> What to do
Below are some records; return all of them exactly as they are.
BEGIN
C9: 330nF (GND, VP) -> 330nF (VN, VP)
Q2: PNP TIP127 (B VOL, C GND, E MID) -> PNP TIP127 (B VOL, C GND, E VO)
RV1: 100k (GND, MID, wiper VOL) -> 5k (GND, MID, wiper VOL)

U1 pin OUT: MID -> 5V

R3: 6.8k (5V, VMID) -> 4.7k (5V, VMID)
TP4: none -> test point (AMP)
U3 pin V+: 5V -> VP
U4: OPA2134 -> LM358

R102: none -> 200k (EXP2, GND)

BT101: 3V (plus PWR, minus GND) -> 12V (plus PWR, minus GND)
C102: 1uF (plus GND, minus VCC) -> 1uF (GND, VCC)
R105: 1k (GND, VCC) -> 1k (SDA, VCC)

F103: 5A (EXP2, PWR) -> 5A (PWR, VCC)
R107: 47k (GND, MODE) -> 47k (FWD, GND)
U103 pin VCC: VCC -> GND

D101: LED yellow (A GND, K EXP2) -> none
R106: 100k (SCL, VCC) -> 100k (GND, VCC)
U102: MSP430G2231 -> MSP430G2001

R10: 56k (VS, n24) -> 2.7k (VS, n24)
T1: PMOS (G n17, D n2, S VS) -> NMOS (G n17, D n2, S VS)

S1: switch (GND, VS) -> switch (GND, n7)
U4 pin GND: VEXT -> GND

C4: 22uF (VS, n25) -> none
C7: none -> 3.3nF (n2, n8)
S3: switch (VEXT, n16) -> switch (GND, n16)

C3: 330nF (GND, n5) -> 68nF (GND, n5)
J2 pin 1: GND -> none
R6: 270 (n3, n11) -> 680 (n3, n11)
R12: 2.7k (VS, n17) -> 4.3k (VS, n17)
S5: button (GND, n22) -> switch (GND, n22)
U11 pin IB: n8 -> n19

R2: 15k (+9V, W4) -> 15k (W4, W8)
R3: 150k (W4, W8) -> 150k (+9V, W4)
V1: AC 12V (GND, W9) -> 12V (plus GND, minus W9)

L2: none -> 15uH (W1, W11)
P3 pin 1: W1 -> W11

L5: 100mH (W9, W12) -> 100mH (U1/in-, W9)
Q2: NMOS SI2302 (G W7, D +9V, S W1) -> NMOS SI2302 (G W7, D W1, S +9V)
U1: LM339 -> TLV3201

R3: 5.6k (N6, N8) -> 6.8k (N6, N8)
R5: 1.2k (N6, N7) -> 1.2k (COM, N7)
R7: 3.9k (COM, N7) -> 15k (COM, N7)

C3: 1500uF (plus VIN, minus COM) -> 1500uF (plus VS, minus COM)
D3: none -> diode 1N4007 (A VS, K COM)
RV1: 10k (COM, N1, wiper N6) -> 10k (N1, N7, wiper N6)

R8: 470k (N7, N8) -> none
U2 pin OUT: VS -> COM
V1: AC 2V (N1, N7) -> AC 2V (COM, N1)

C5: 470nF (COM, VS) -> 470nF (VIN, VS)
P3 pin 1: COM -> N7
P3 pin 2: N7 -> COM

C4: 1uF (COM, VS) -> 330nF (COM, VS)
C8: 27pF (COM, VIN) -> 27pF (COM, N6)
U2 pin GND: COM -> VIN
END
> Solution for this problem
C9: 330nF (GND, VP) -> 330nF (VN, VP)
Q2: PNP TIP127 (B VOL, C GND, E MID) -> PNP TIP127 (B VOL, C GND, E VO)
RV1: 100k (GND, MID, wiper VOL) -> 5k (GND, MID, wiper VOL)

U1 pin OUT: MID -> 5V

R3: 6.8k (5V, VMID) -> 4.7k (5V, VMID)
TP4: none -> test point (AMP)
U3 pin V+: 5V -> VP
U4: OPA2134 -> LM358

R102: none -> 200k (EXP2, GND)

BT101: 3V (plus PWR, minus GND) -> 12V (plus PWR, minus GND)
C102: 1uF (plus GND, minus VCC) -> 1uF (GND, VCC)
R105: 1k (GND, VCC) -> 1k (SDA, VCC)

F103: 5A (EXP2, PWR) -> 5A (PWR, VCC)
R107: 47k (GND, MODE) -> 47k (FWD, GND)
U103 pin VCC: VCC -> GND

D101: LED yellow (A GND, K EXP2) -> none
R106: 100k (SCL, VCC) -> 100k (GND, VCC)
U102: MSP430G2231 -> MSP430G2001

R10: 56k (VS, n24) -> 2.7k (VS, n24)
T1: PMOS (G n17, D n2, S VS) -> NMOS (G n17, D n2, S VS)

S1: switch (GND, VS) -> switch (GND, n7)
U4 pin GND: VEXT -> GND

C4: 22uF (VS, n25) -> none
C7: none -> 3.3nF (n2, n8)
S3: switch (VEXT, n16) -> switch (GND, n16)

C3: 330nF (GND, n5) -> 68nF (GND, n5)
J2 pin 1: GND -> none
R6: 270 (n3, n11) -> 680 (n3, n11)
R12: 2.7k (VS, n17) -> 4.3k (VS, n17)
S5: button (GND, n22) -> switch (GND, n22)
U11 pin IB: n8 -> n19

R2: 15k (+9V, W4) -> 15k (W4, W8)
R3: 150k (W4, W8) -> 150k (+9V, W4)
V1: AC 12V (GND, W9) -> 12V (plus GND, minus W9)

L2: none -> 15uH (W1, W11)
P3 pin 1: W1 -> W11

L5: 100mH (W9, W12) -> 100mH (U1/in-, W9)
Q2: NMOS SI2302 (G W7, D +9V, S W1) -> NMOS SI2302 (G W7, D W1, S +9V)
U1: LM339 -> TLV3201

R3: 5.6k (N6, N8) -> 6.8k (N6, N8)
R5: 1.2k (N6, N7) -> 1.2k (COM, N7)
R7: 3.9k (COM, N7) -> 15k (COM, N7)

C3: 1500uF (plus VIN, minus COM) -> 1500uF (plus VS, minus COM)
D3: none -> diode 1N4007 (A VS, K COM)
RV1: 10k (COM, N1, wiper N6) -> 10k (N1, N7, wiper N6)

R8: 470k (N7, N8) -> none
U2 pin OUT: VS -> COM
V1: AC 2V (N1, N7) -> AC 2V (COM, N1)

C5: 470nF (COM, VS) -> 470nF (VIN, VS)
P3 pin 1: COM -> N7
P3 pin 2: N7 -> COM

C4: 1uF (COM, VS) -> 330nF (COM, VS)
C8: 27pF (COM, VIN) -> 27pF (COM, N6)
U2 pin GND: COM -> VIN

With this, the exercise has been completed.